### [YOUR OBJECTIVE]
Locate the string "arrow" throughout the material and copy every line in which it occurs.

### [DATA RECORDS]

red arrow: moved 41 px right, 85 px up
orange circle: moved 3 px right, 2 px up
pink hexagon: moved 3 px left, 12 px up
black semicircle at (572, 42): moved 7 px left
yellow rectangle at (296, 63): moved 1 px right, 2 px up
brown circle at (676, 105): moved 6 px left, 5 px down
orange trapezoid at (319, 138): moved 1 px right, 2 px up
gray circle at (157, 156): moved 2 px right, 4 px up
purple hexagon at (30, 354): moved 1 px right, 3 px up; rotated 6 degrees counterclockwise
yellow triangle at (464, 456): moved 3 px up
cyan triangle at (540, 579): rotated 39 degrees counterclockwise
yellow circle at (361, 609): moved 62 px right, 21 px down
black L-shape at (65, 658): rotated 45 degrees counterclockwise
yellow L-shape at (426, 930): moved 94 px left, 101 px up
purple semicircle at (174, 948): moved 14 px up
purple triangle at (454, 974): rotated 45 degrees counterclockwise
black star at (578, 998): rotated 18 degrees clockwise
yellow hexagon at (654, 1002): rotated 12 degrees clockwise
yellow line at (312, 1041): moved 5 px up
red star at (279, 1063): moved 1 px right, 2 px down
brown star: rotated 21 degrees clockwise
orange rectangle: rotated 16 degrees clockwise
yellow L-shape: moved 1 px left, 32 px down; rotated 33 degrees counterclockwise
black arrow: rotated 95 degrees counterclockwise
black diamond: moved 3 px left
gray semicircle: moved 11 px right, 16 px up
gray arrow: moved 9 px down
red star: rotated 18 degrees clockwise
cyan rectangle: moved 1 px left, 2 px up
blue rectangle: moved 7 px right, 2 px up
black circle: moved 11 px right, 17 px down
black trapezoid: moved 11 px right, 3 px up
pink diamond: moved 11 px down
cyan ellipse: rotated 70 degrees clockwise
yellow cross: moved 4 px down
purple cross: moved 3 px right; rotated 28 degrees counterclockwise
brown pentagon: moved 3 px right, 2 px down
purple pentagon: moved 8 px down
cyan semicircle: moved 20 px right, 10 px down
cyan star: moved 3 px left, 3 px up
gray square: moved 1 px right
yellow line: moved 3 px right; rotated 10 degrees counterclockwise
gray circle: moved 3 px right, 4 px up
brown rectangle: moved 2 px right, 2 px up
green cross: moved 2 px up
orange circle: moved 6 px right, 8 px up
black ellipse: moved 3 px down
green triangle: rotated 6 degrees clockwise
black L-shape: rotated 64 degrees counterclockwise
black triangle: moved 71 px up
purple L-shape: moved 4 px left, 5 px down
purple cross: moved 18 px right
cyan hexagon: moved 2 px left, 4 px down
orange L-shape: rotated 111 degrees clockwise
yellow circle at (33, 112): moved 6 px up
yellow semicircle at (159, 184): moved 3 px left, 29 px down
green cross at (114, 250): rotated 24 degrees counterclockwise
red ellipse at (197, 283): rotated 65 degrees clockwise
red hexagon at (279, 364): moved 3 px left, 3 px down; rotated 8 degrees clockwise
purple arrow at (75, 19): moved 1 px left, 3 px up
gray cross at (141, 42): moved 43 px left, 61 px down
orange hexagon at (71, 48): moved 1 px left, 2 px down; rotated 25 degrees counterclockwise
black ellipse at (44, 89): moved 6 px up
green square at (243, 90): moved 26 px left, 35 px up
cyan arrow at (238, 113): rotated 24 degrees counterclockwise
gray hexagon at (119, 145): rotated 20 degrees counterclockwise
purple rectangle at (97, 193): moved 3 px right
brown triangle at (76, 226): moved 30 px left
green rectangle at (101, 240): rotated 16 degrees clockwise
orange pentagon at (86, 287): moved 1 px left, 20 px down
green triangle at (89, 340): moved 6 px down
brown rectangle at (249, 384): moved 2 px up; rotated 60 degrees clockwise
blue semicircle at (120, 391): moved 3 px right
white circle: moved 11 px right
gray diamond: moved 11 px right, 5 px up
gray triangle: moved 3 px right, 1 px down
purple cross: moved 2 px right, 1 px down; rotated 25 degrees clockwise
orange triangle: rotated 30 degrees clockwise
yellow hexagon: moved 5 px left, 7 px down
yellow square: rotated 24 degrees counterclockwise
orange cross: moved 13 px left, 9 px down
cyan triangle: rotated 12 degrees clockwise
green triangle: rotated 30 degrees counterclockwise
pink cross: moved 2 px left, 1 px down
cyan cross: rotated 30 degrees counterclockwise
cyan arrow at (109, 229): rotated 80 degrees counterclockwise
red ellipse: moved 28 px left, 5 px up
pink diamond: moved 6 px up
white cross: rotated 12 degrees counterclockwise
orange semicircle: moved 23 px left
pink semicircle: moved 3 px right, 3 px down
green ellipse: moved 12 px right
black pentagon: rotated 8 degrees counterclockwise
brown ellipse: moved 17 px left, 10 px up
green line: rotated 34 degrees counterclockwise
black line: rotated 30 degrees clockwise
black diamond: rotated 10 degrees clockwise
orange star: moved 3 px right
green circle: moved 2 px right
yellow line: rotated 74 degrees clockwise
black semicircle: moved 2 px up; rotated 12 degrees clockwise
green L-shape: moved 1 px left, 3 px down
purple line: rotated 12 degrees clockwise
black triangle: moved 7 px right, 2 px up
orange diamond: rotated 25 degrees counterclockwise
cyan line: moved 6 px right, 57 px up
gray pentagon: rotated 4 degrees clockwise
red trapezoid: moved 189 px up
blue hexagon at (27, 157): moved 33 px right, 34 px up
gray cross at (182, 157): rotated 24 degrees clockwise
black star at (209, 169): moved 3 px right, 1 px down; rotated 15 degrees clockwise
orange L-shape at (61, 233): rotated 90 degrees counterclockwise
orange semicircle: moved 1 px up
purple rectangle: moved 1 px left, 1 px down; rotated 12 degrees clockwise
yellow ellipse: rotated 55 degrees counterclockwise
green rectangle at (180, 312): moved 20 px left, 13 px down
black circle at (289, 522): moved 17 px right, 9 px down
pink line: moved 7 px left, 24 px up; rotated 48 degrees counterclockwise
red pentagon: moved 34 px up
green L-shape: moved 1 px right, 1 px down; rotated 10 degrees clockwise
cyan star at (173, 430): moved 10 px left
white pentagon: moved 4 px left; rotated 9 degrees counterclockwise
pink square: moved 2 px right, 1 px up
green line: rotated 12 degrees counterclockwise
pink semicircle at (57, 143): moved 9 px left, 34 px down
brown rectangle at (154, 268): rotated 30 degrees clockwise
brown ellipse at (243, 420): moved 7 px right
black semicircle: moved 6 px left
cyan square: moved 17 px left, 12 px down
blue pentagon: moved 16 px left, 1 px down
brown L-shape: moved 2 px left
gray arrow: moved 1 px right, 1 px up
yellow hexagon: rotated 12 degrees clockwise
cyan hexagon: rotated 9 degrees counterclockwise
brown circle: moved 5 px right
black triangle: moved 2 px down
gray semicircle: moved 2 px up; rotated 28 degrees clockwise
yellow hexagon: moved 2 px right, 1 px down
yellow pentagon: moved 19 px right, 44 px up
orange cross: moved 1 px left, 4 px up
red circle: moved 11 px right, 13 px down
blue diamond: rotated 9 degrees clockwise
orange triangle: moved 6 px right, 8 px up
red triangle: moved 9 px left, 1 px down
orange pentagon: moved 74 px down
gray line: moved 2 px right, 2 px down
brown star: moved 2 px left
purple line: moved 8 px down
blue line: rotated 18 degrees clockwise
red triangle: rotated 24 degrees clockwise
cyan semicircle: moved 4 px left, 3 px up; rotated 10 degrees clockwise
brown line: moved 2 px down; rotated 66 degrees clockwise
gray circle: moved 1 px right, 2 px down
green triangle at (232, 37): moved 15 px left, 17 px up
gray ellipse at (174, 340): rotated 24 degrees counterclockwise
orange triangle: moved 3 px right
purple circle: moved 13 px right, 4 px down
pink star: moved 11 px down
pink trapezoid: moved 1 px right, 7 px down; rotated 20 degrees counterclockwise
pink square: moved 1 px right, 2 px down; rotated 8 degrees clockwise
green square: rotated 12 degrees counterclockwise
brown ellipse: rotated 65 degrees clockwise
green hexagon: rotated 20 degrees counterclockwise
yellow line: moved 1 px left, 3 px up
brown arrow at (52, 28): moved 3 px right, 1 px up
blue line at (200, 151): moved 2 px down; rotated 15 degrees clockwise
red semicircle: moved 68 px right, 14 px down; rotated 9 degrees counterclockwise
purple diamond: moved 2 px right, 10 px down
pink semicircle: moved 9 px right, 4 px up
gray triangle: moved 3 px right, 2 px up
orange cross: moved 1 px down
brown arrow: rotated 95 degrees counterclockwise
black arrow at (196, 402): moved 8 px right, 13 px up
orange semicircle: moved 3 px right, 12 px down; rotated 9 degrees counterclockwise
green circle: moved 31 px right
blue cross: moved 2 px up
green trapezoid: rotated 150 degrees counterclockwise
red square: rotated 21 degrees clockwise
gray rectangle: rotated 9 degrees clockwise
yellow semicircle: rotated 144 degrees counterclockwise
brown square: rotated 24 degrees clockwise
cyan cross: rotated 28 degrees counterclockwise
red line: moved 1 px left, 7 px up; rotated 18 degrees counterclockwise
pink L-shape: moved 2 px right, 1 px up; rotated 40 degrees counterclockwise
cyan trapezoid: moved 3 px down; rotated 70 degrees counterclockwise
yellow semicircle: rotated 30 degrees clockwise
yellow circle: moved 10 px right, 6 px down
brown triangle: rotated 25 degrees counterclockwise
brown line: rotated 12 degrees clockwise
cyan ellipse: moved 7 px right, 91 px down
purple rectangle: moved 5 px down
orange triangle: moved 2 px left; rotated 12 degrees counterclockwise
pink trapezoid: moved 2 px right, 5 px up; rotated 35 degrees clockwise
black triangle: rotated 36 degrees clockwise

### [TASK ANSWER]
red arrow: moved 41 px right, 85 px up
black arrow: rotated 95 degrees counterclockwise
gray arrow: moved 9 px down
purple arrow at (75, 19): moved 1 px left, 3 px up
cyan arrow at (238, 113): rotated 24 degrees counterclockwise
cyan arrow at (109, 229): rotated 80 degrees counterclockwise
gray arrow: moved 1 px right, 1 px up
brown arrow at (52, 28): moved 3 px right, 1 px up
brown arrow: rotated 95 degrees counterclockwise
black arrow at (196, 402): moved 8 px right, 13 px up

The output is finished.